#### INSTRUCTIONS TO FOLLOW:
Only the lines from the one with "(492, 280) = (457, 421): brown" to the end of the records are wanted, each repeated exactly, both ends included.

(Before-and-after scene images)

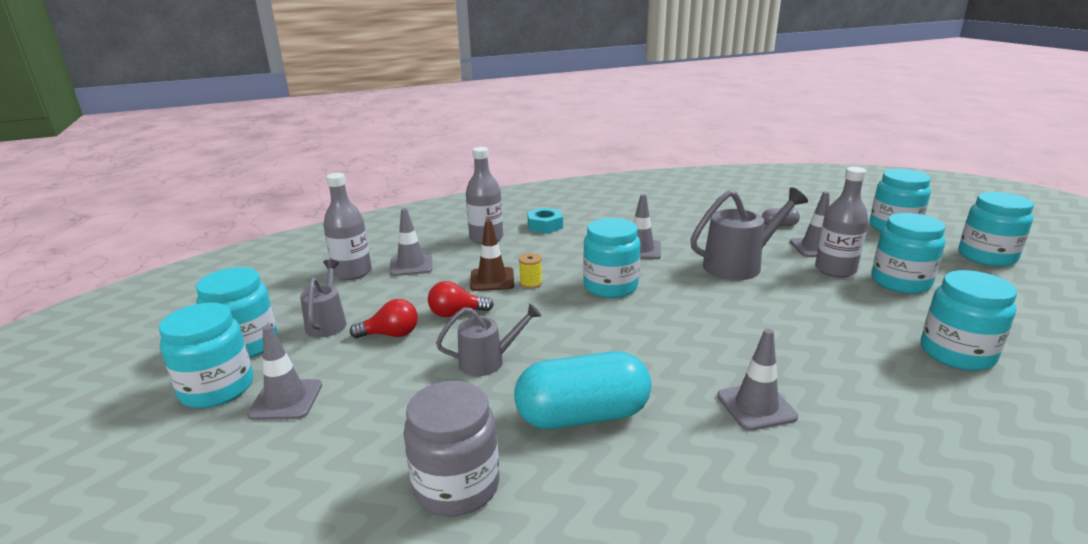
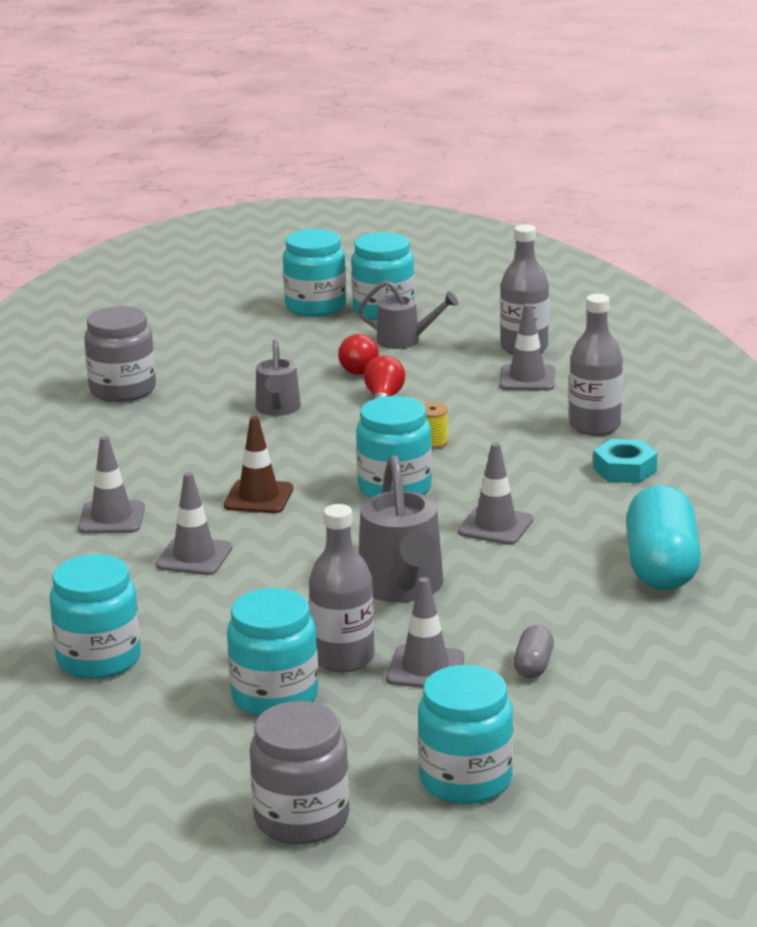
camera: 105 degrees right, 0 degrees up
(286, 400) = (278, 331): grey traffic cone -> grey traffic cone (194, 557)
(492, 280) = (457, 421): brown traffic cone -> brown traffic cone (258, 497)
(582, 416) = (163, 441): turquoise capsule -> turquoise capsule (661, 567)
(986, 257) = (301, 819): turquoise jar -> grey jar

#### OUTPUT:
(492, 280) = (457, 421): brown traffic cone -> brown traffic cone (258, 497)
(582, 416) = (163, 441): turquoise capsule -> turquoise capsule (661, 567)
(986, 257) = (301, 819): turquoise jar -> grey jar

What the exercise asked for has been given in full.